-- Aim of the exercise --
Search the records below for the word "black", then return every line where it appears.

Stored items from a collection:
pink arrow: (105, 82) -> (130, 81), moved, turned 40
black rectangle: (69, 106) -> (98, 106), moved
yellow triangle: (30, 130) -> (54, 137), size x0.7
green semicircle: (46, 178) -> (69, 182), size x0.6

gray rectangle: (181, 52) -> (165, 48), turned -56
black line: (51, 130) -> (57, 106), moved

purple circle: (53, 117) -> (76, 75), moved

-- Reply to the exercise --
black rectangle: (69, 106) -> (98, 106), moved
black line: (51, 130) -> (57, 106), moved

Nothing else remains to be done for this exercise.